_EXERCISE DESCRIPTION_
Repeat the lines of the data exactly and exclude any picture among them.

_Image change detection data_
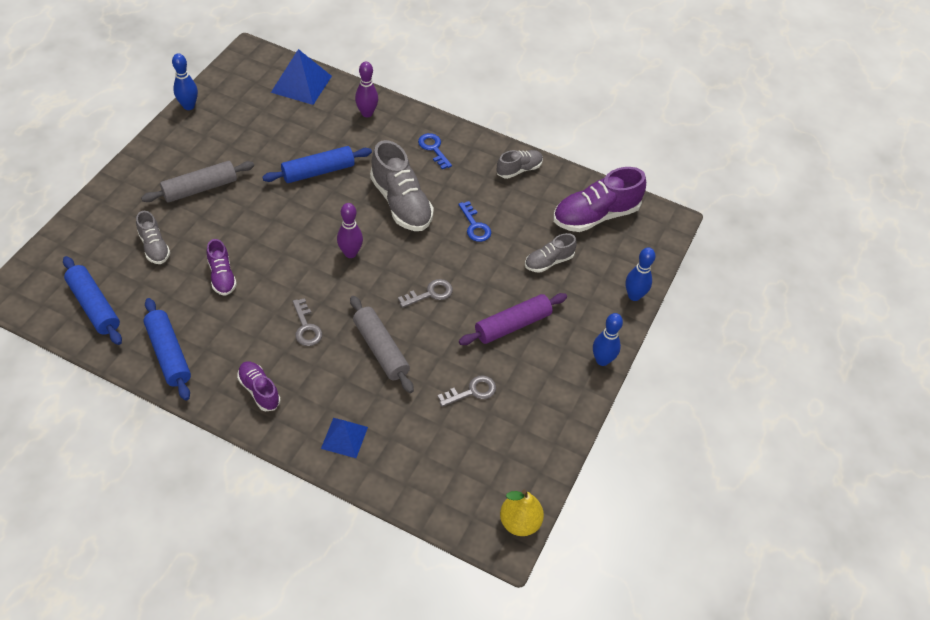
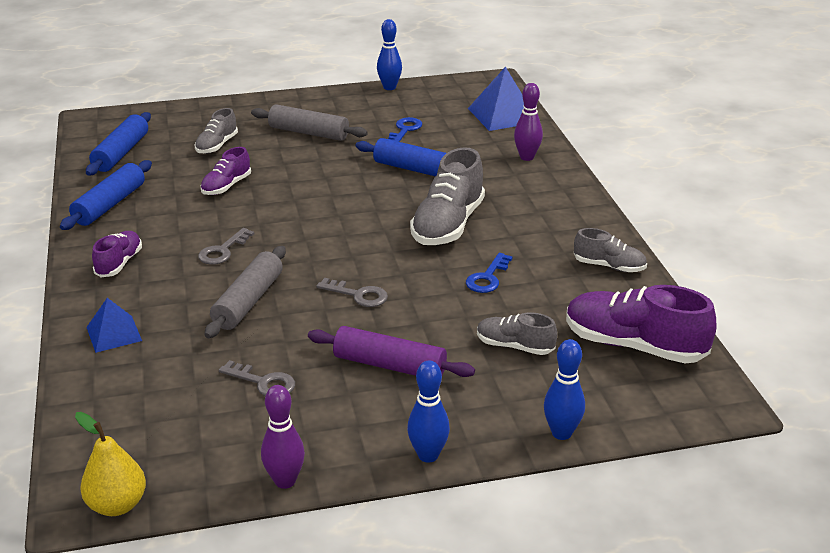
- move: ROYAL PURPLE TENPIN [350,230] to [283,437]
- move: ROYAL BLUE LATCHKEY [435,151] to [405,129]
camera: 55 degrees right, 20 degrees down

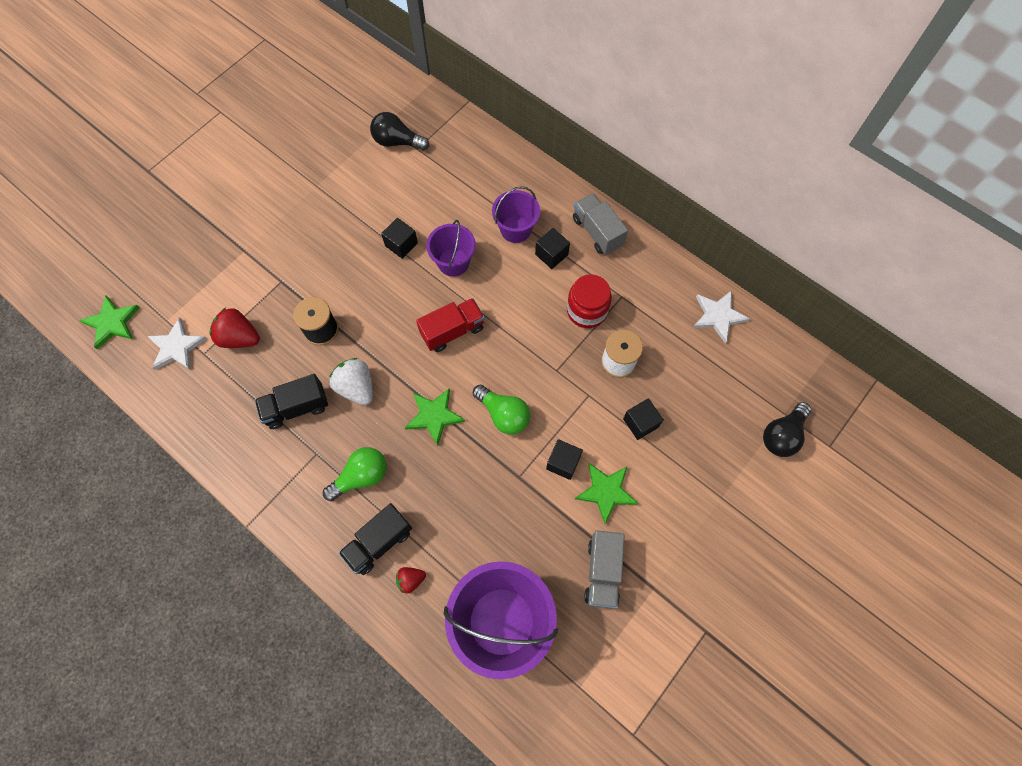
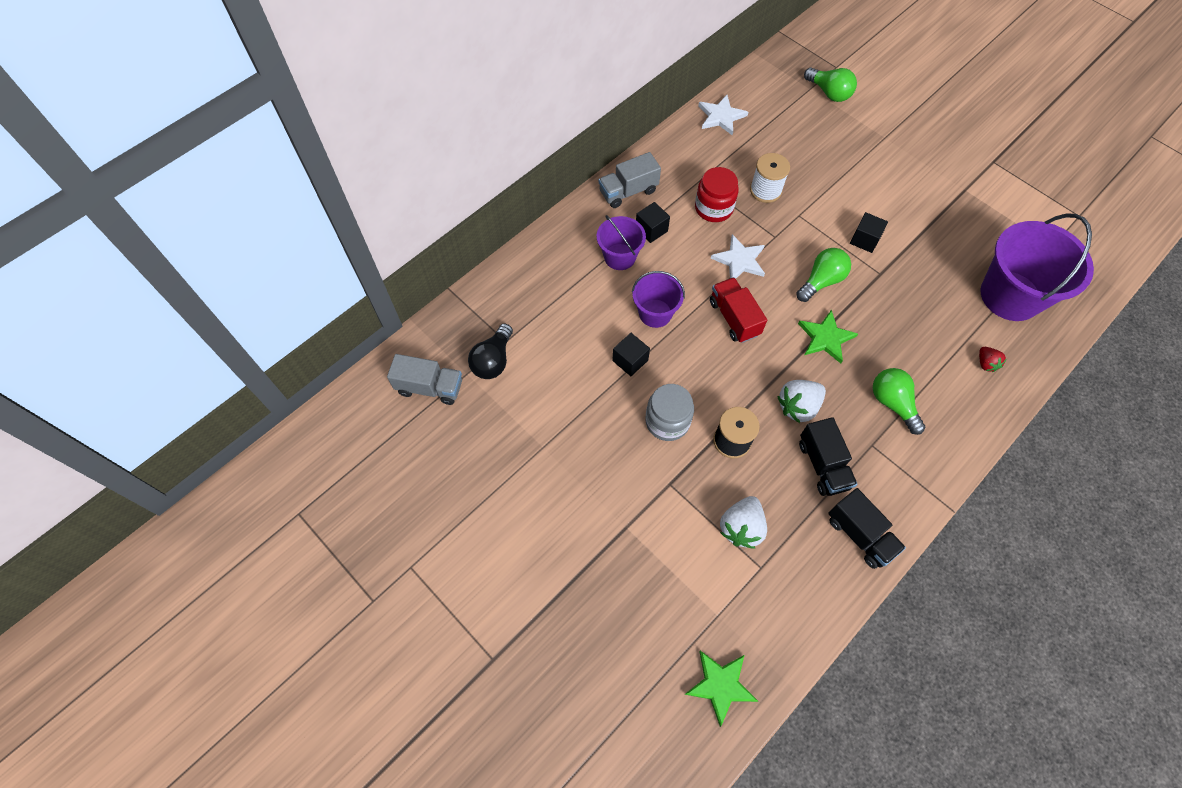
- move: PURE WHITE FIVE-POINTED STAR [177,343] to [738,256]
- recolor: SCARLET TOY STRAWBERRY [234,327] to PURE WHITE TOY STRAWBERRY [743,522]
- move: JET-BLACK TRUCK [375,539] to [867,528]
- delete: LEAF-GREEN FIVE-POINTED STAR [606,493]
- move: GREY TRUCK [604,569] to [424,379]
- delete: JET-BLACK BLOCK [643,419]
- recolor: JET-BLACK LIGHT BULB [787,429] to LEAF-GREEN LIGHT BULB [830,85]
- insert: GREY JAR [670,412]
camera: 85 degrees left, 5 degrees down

_ANSWER TO THIS EXERCISE_
- move: ROYAL PURPLE TENPIN [350,230] to [283,437]
- move: ROYAL BLUE LATCHKEY [435,151] to [405,129]
camera: 55 degrees right, 20 degrees down

- move: PURE WHITE FIVE-POINTED STAR [177,343] to [738,256]
- recolor: SCARLET TOY STRAWBERRY [234,327] to PURE WHITE TOY STRAWBERRY [743,522]
- move: JET-BLACK TRUCK [375,539] to [867,528]
- delete: LEAF-GREEN FIVE-POINTED STAR [606,493]
- move: GREY TRUCK [604,569] to [424,379]
- delete: JET-BLACK BLOCK [643,419]
- recolor: JET-BLACK LIGHT BULB [787,429] to LEAF-GREEN LIGHT BULB [830,85]
- insert: GREY JAR [670,412]
camera: 85 degrees left, 5 degrees down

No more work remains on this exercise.